EXTRACTED INFORMATION:
..........
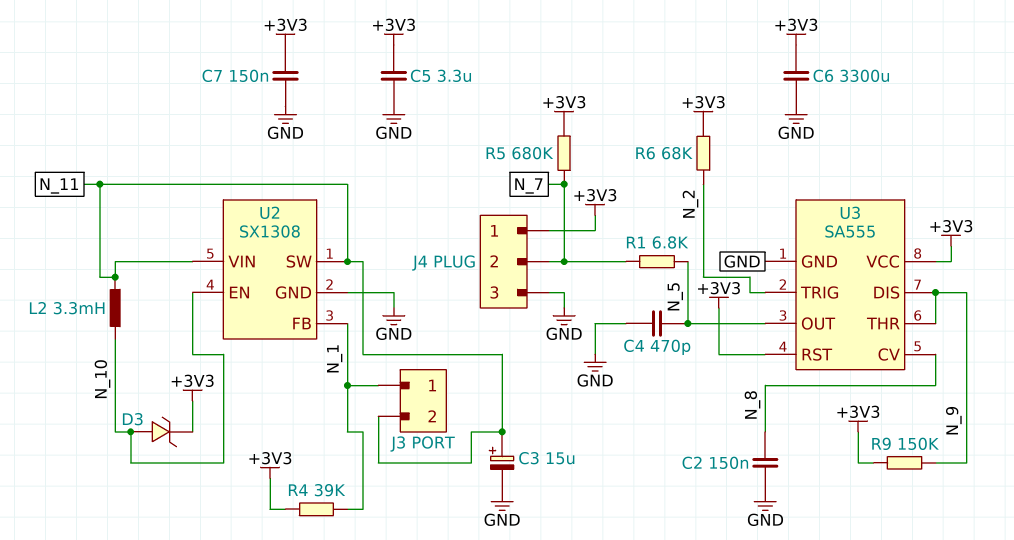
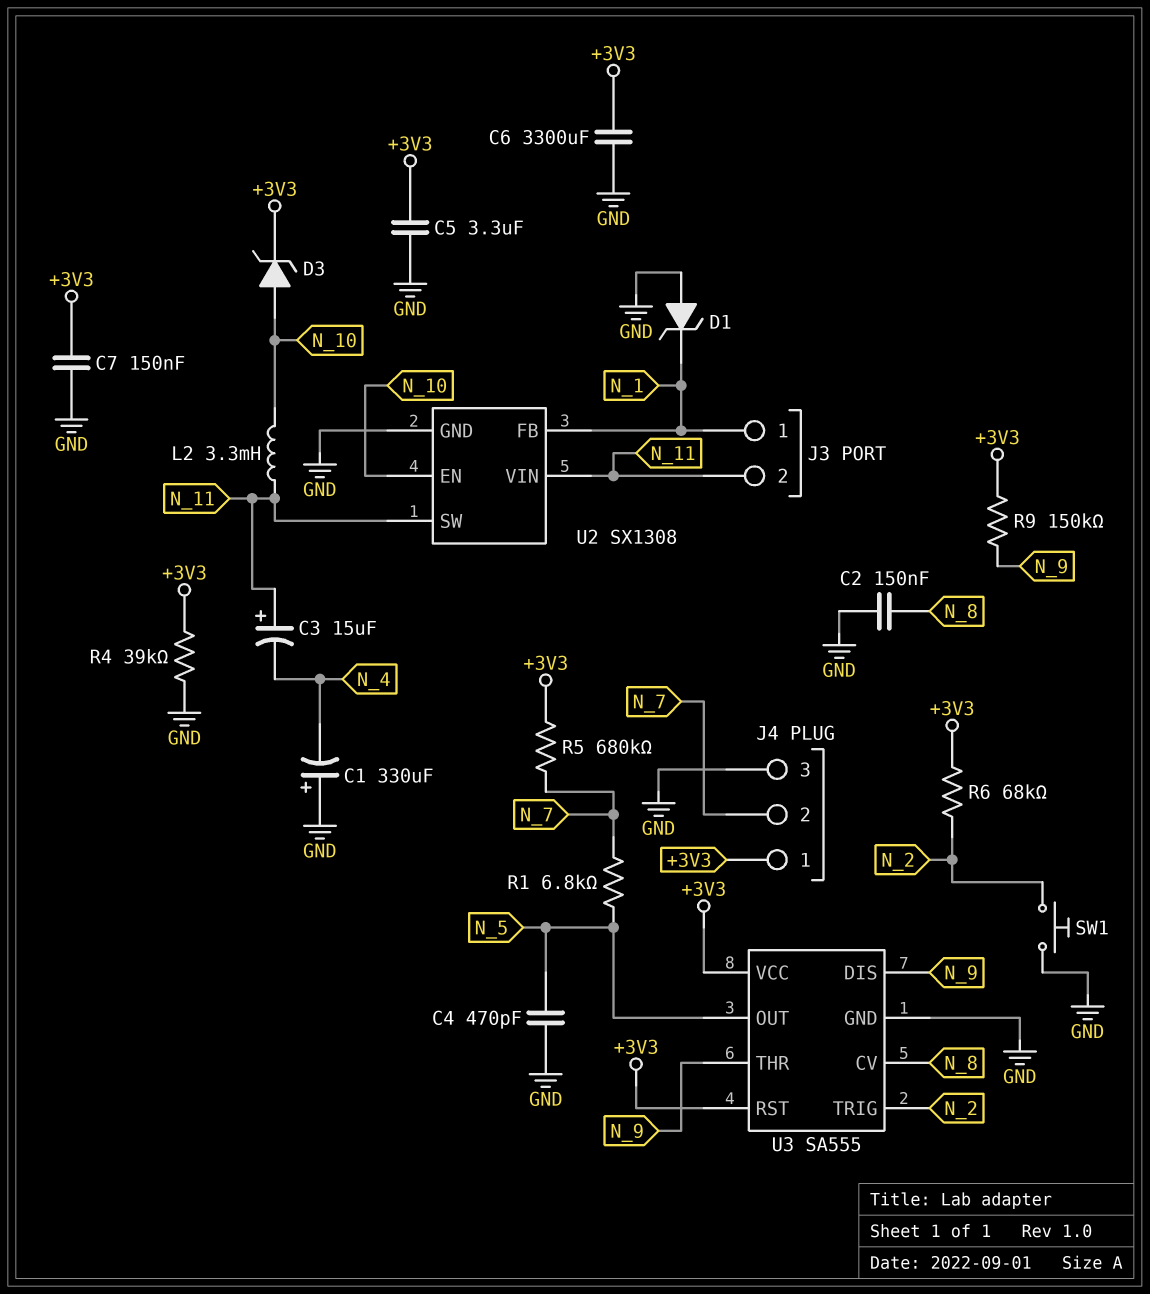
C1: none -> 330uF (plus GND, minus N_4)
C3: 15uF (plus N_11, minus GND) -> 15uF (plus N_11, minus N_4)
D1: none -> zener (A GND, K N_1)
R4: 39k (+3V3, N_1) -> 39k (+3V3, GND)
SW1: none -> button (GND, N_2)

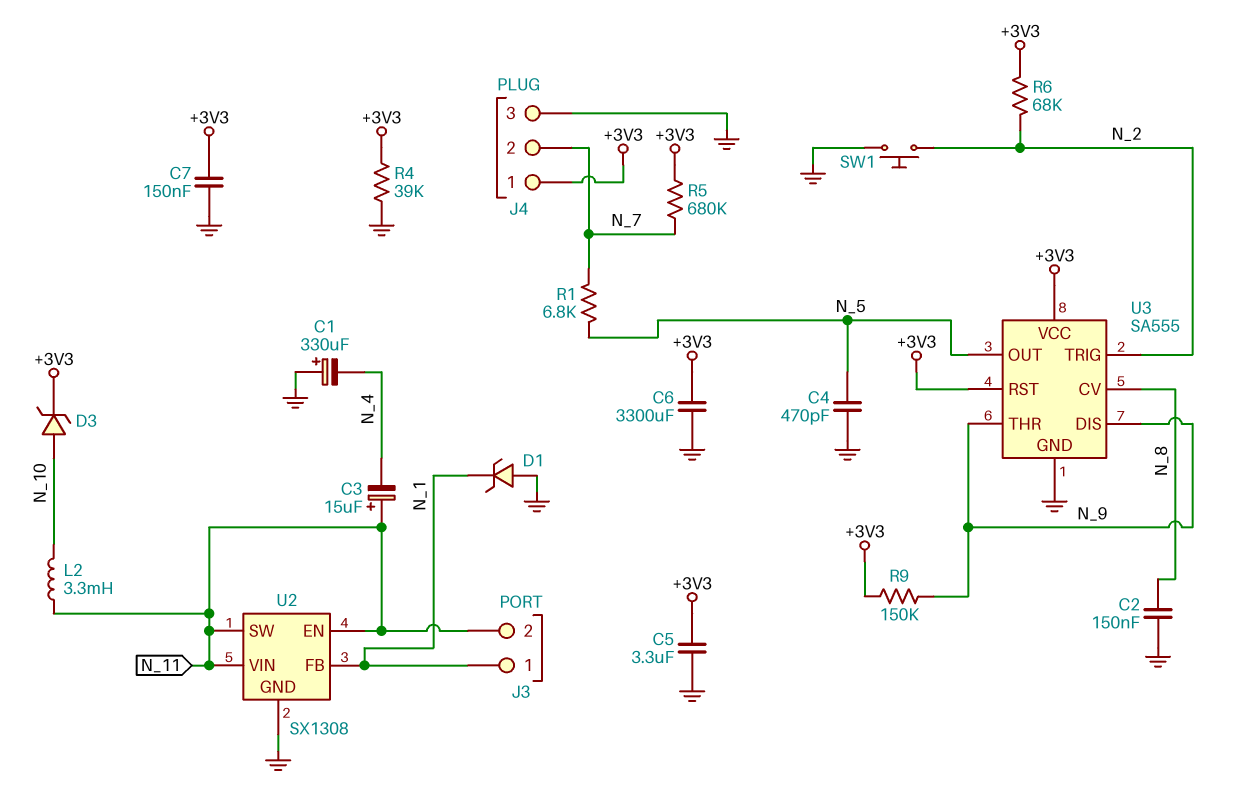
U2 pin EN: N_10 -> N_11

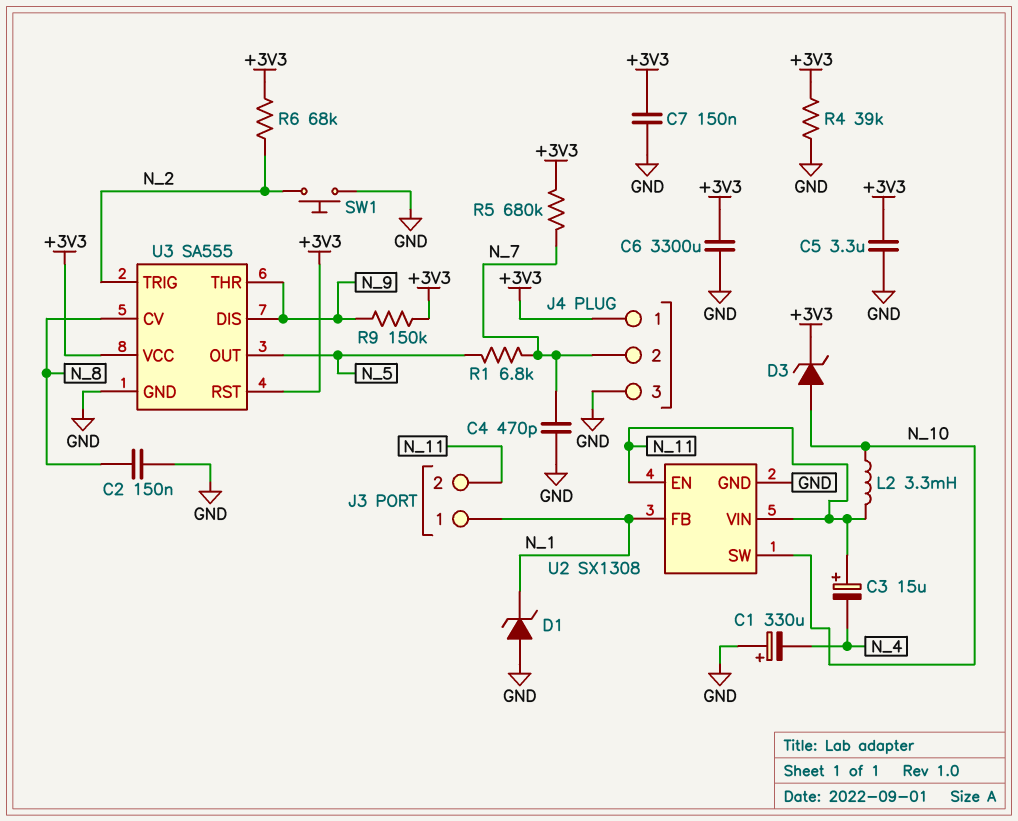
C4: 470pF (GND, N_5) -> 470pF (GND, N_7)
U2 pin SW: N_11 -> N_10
..........
WHAT IS BEING ASKED: What you print must be exactly the lines from the one containing "D1: none -> zener (A GND, K N_1)" through the last line of the material, and no pictures.

RESPONSE TO THIS EXERCISE:
D1: none -> zener (A GND, K N_1)
R4: 39k (+3V3, N_1) -> 39k (+3V3, GND)
SW1: none -> button (GND, N_2)

U2 pin EN: N_10 -> N_11

C4: 470pF (GND, N_5) -> 470pF (GND, N_7)
U2 pin SW: N_11 -> N_10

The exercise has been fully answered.